## Task instructions:
Word for word, copy the data that follows and skip its pictures.

(Revision comparison data)
◆ ◆ ◆ ◆ ◆ ◆ ◆

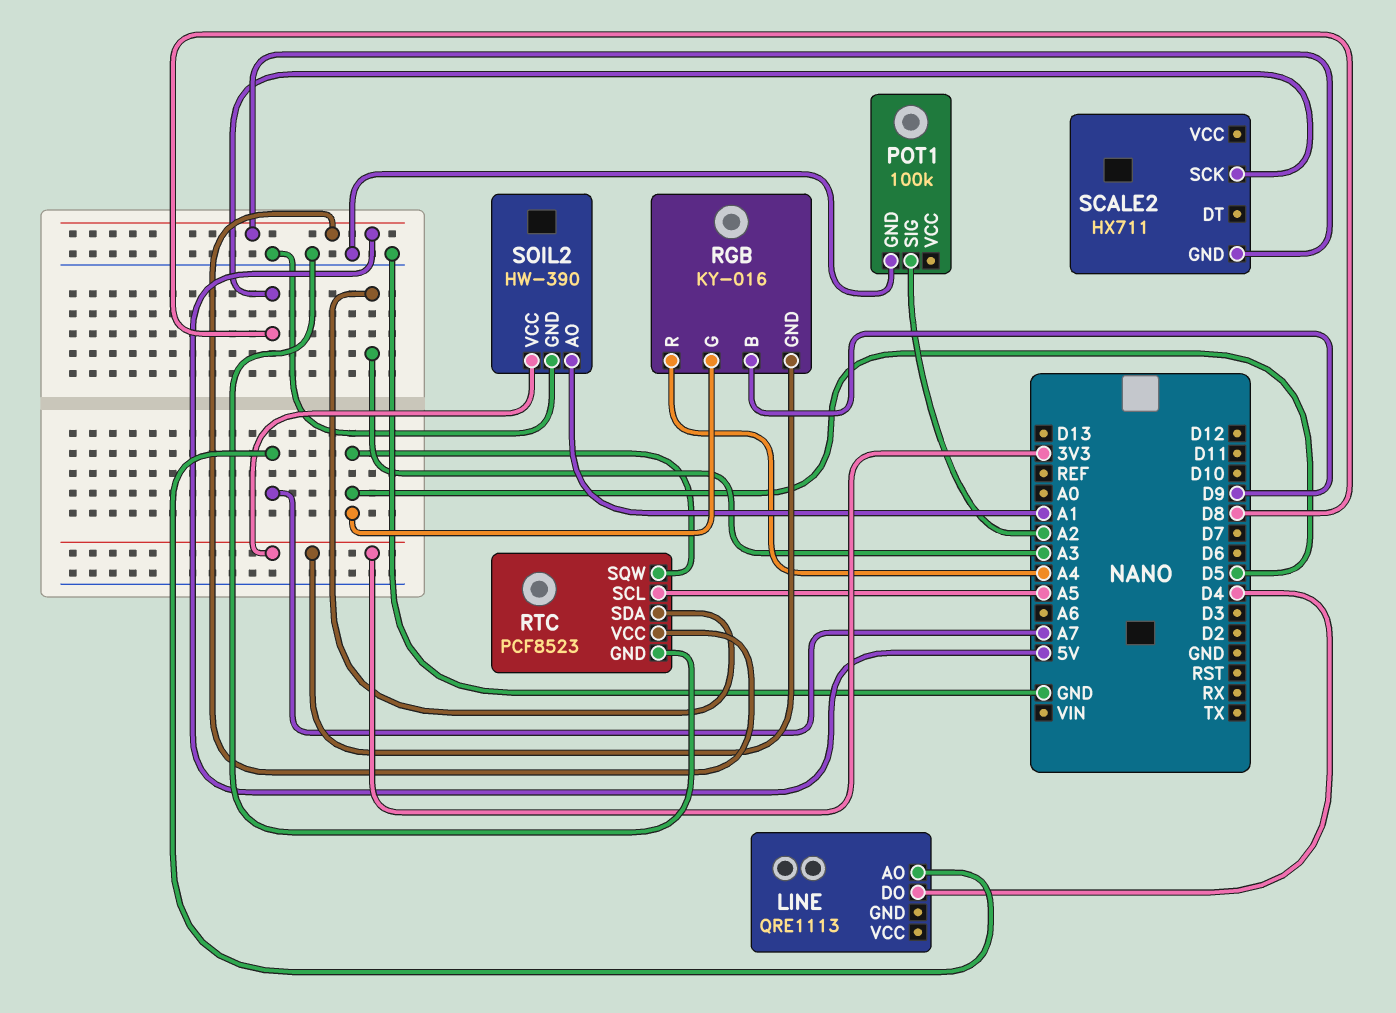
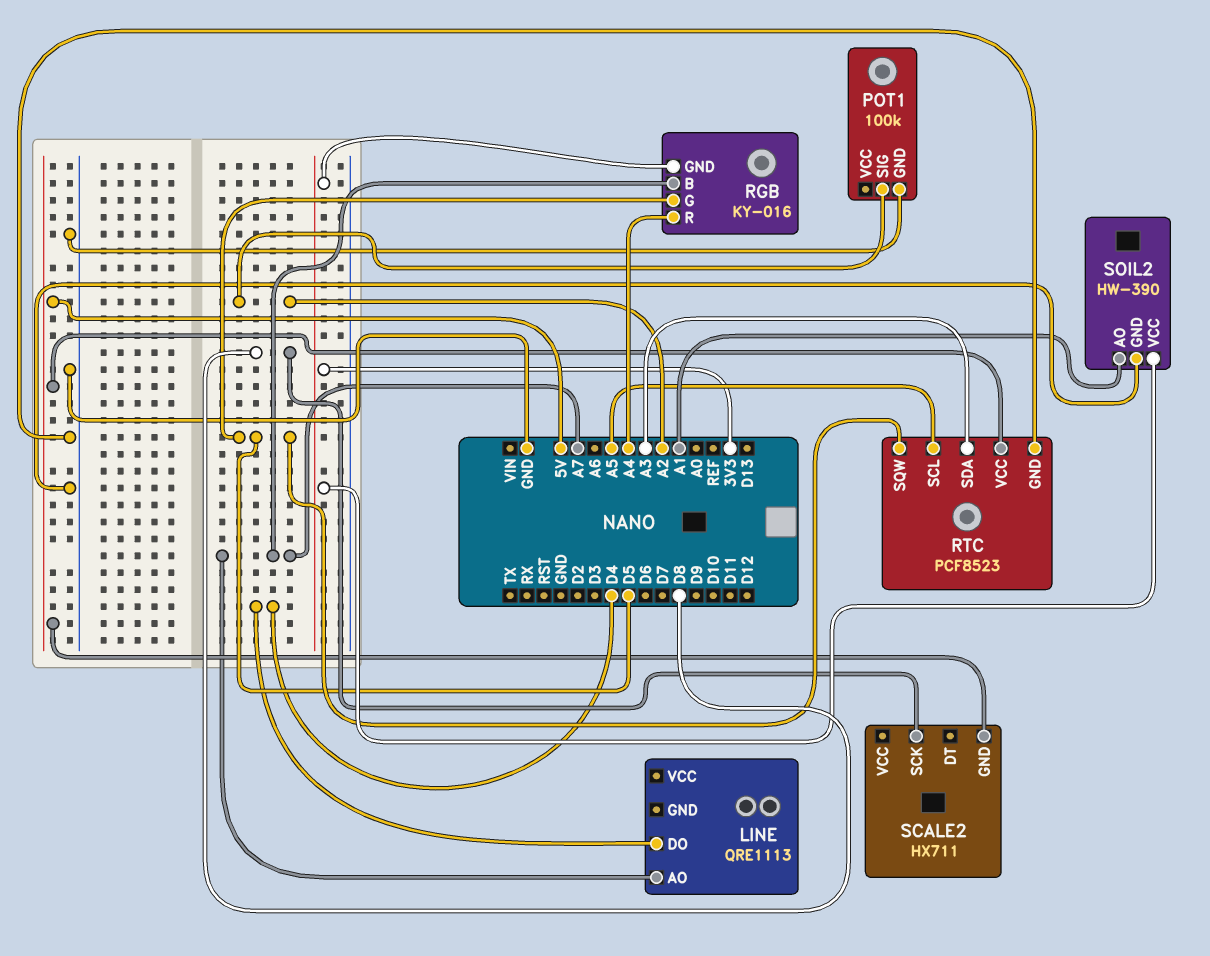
RGB pin B: D9 -> A7

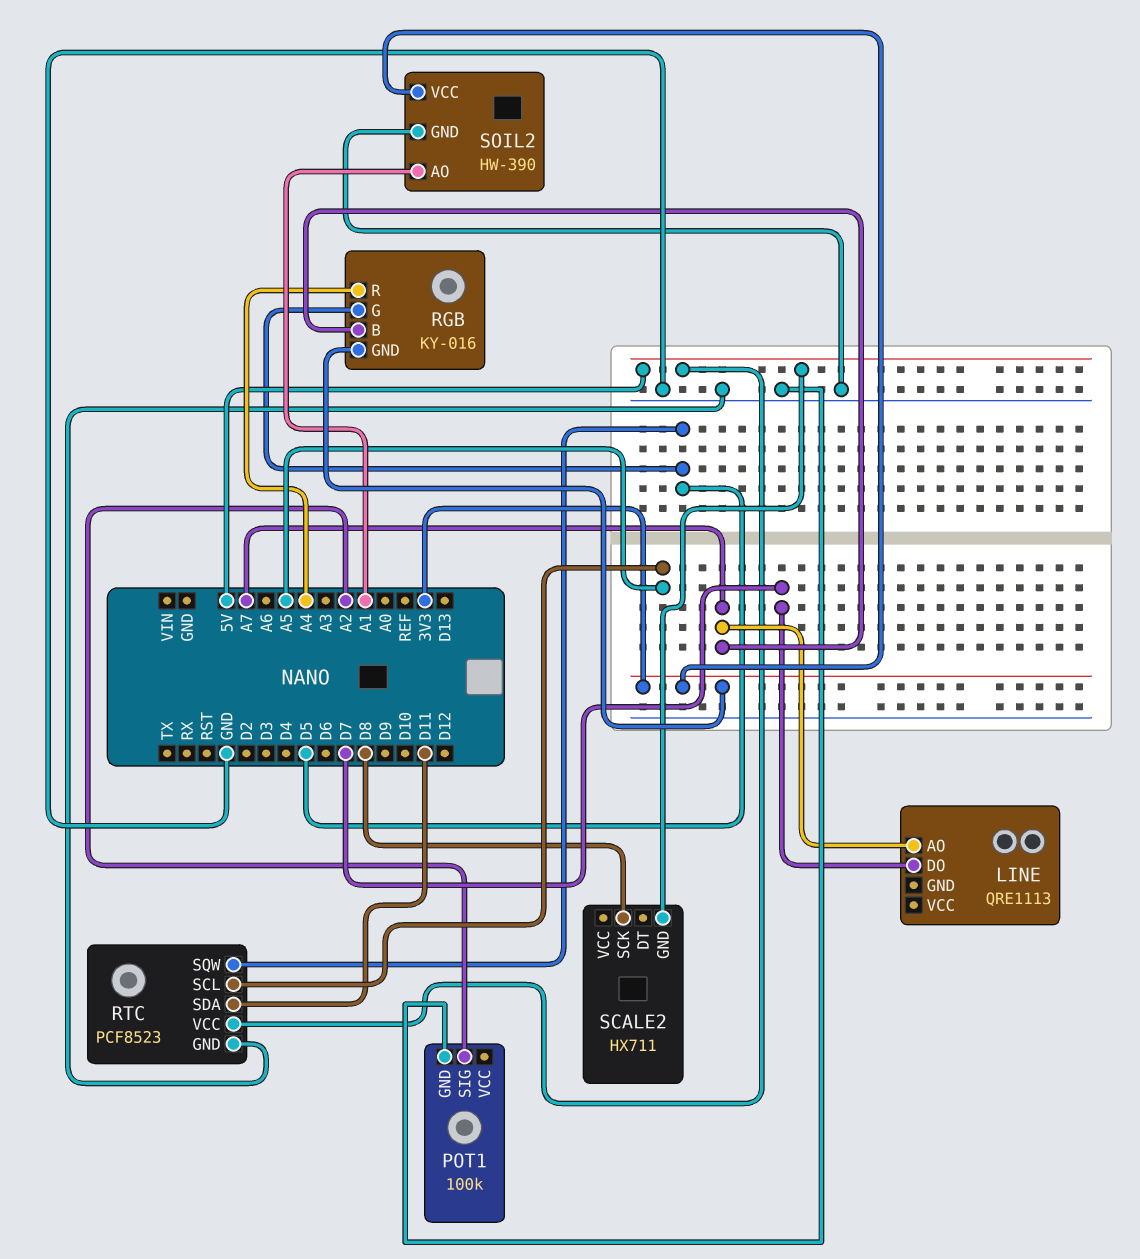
LINE pin DO: D4 -> D7
RTC pin SDA: A3 -> D11

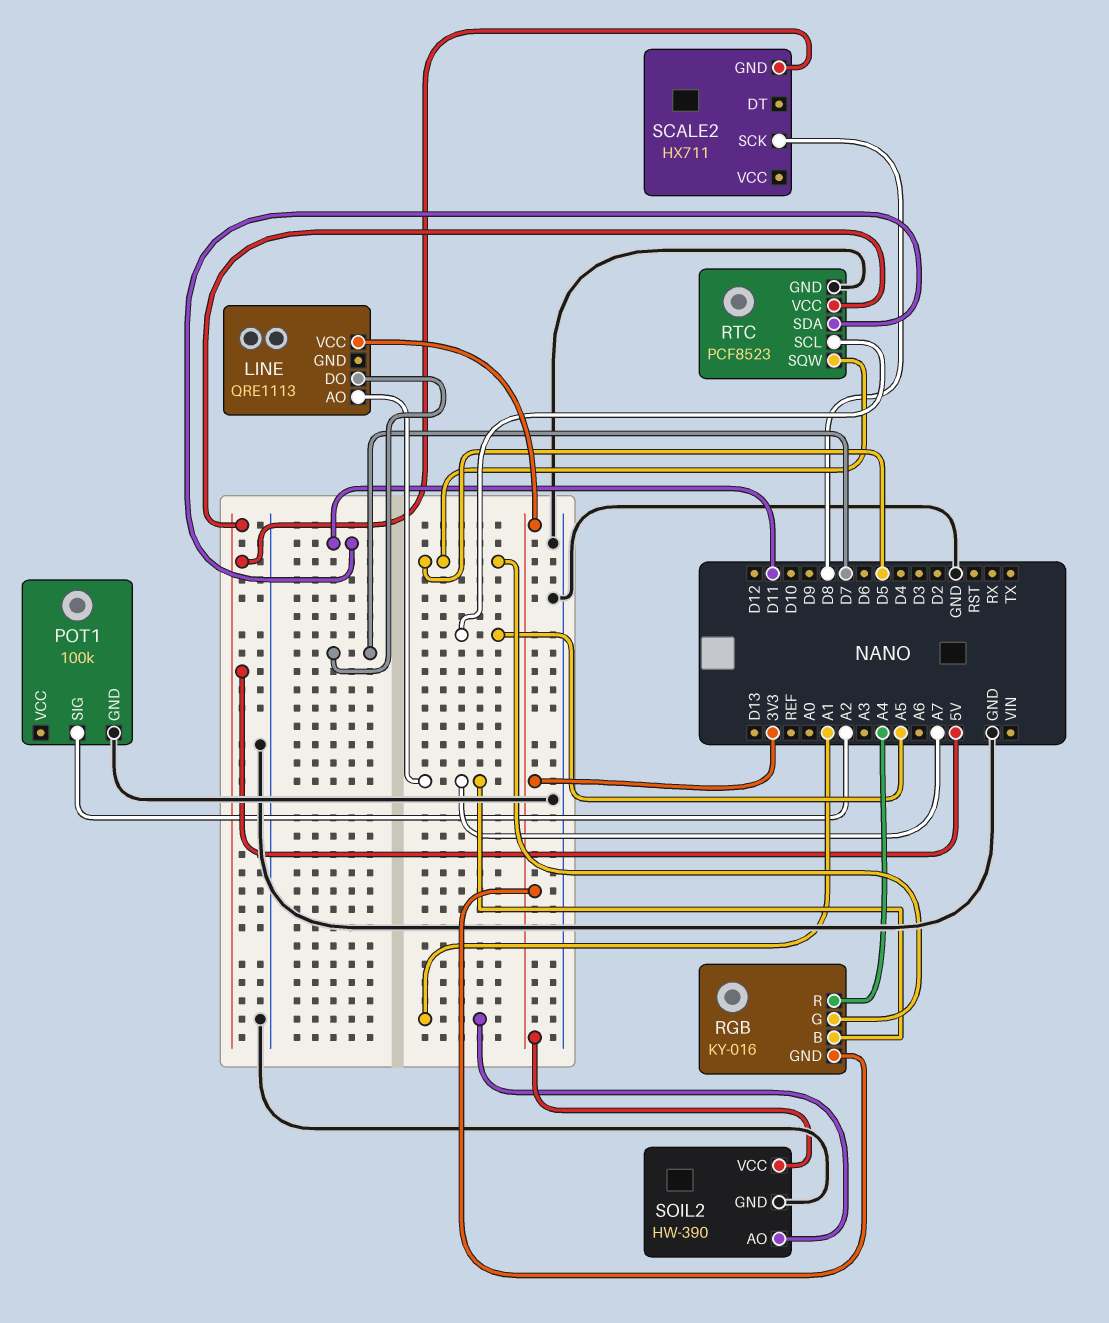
LINE pin VCC: none -> 3V3

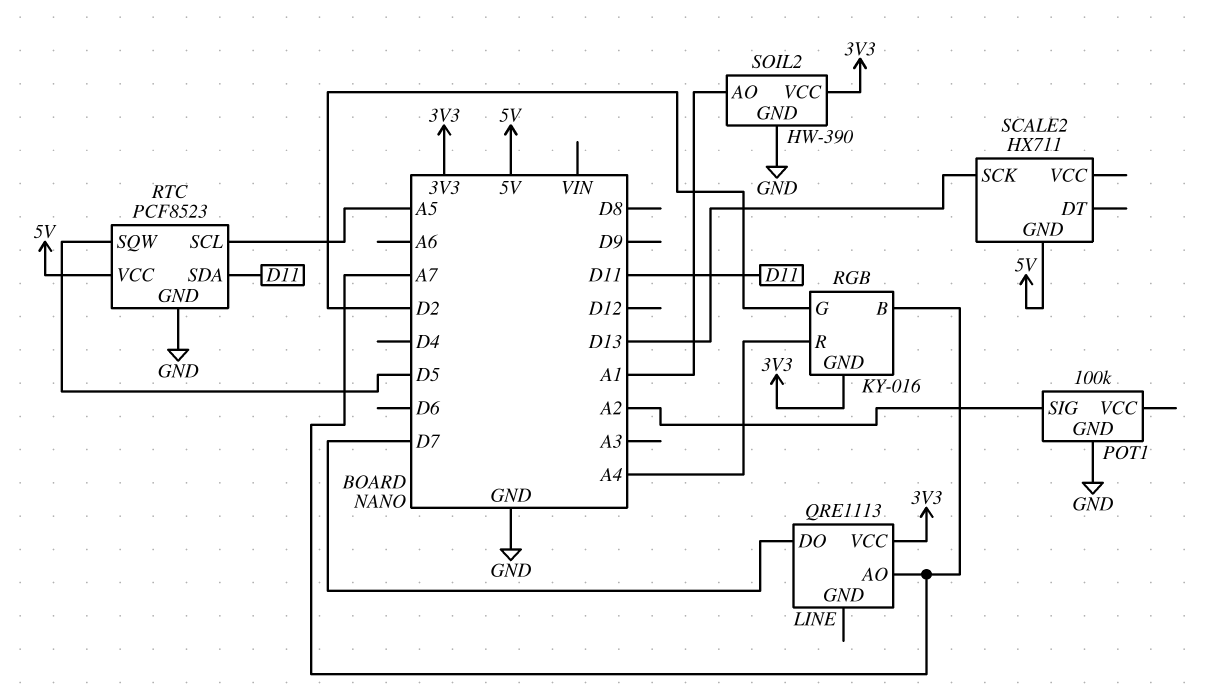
RGB pin G: D5 -> D2
SCALE2 pin SCK: D8 -> D13

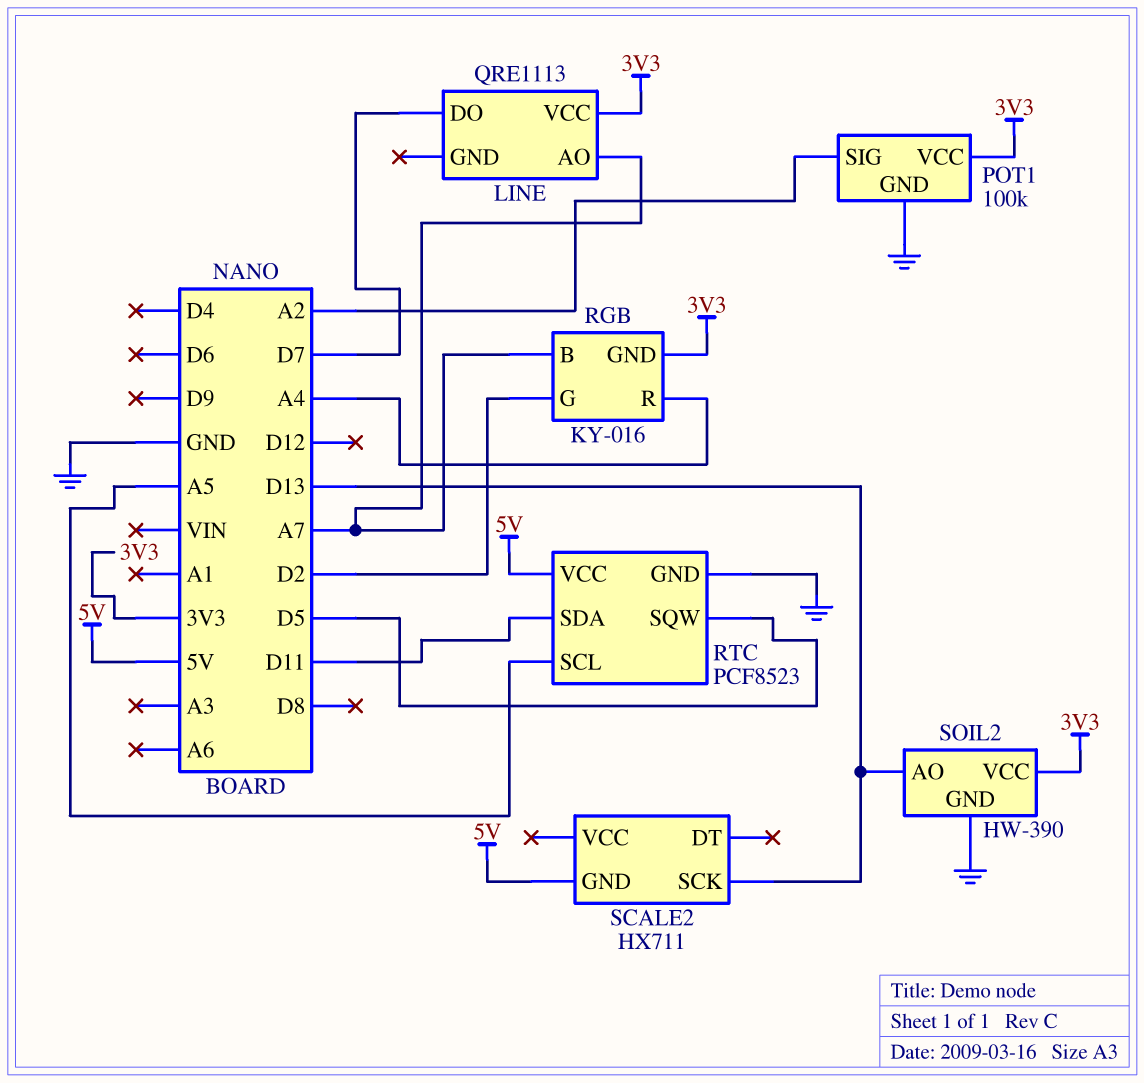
POT1 pin VCC: none -> 3V3
SOIL2 pin AO: A1 -> D13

◆ ◆ ◆ ◆ ◆ ◆ ◆

## Reply to the task:
RGB pin B: D9 -> A7

LINE pin DO: D4 -> D7
RTC pin SDA: A3 -> D11

LINE pin VCC: none -> 3V3

RGB pin G: D5 -> D2
SCALE2 pin SCK: D8 -> D13

POT1 pin VCC: none -> 3V3
SOIL2 pin AO: A1 -> D13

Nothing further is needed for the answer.